## Dataset content
::::::::

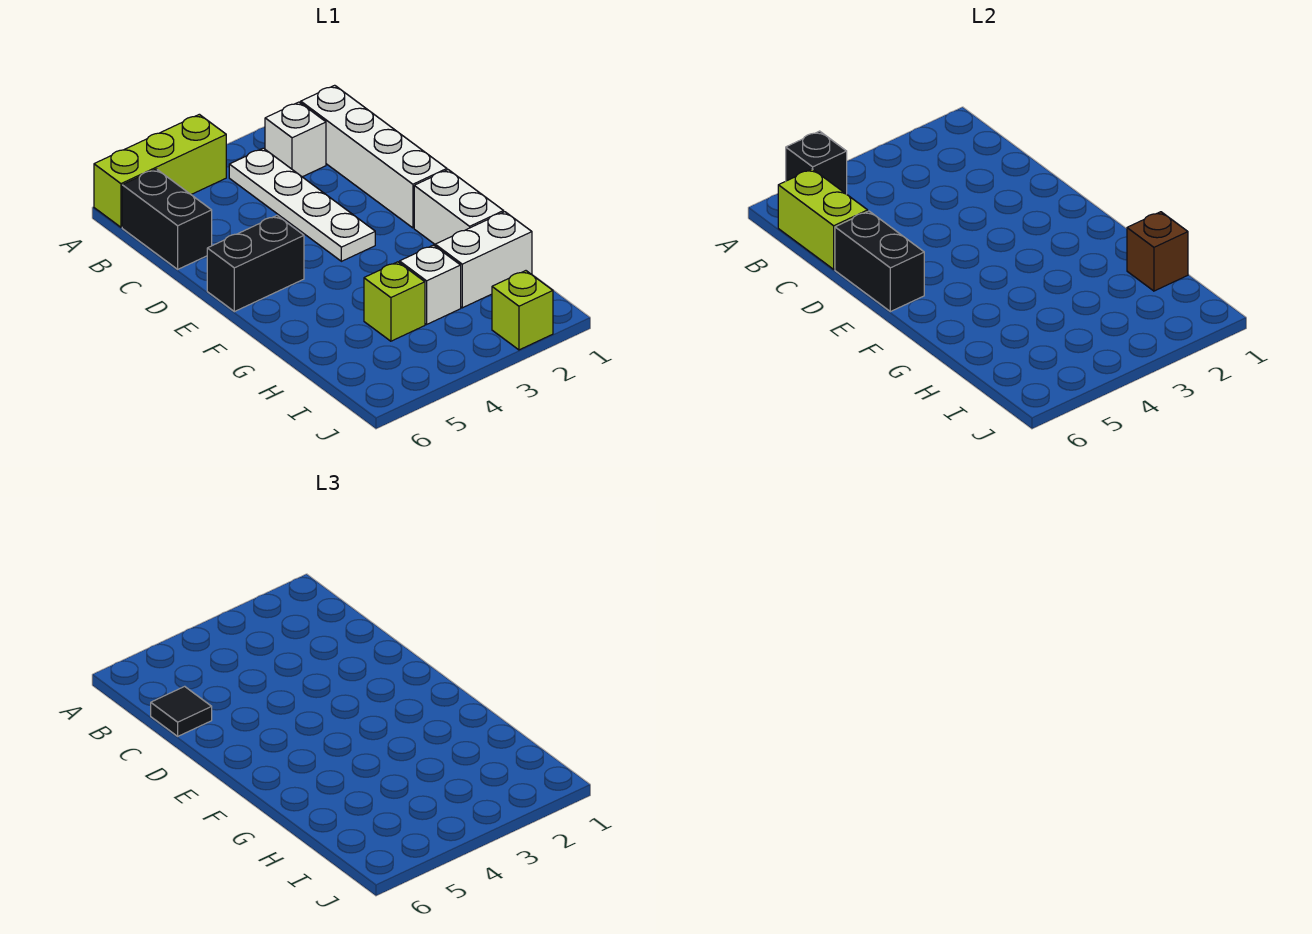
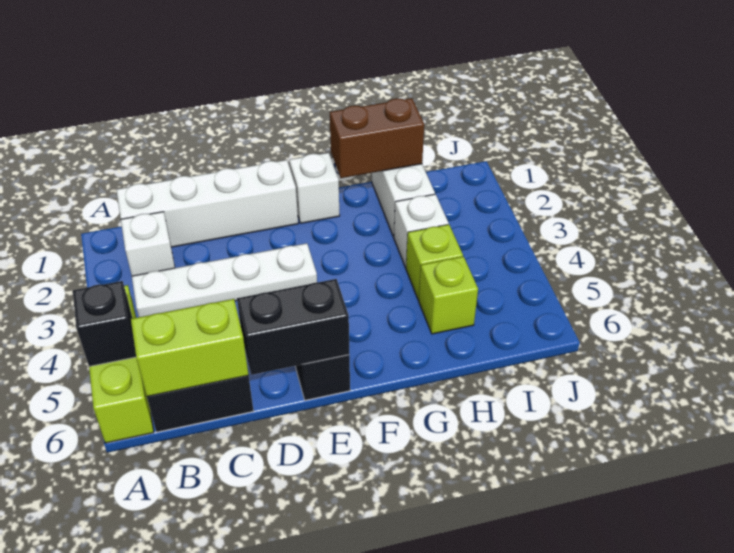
black tile C6 level 3 -> none
white brick F1:G1 level 1 -> white brick F1 level 1
brown brick H1 level 2 -> brown brick G1:H1 level 2
lime brick J2 level 1 -> lime brick H5 level 1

::::::::

## Task requirements
Scan the data above for the word "brick" and report every line where it is found.

## Response to this exercise
white brick F1:G1 level 1 -> white brick F1 level 1
brown brick H1 level 2 -> brown brick G1:H1 level 2
lime brick J2 level 1 -> lime brick H5 level 1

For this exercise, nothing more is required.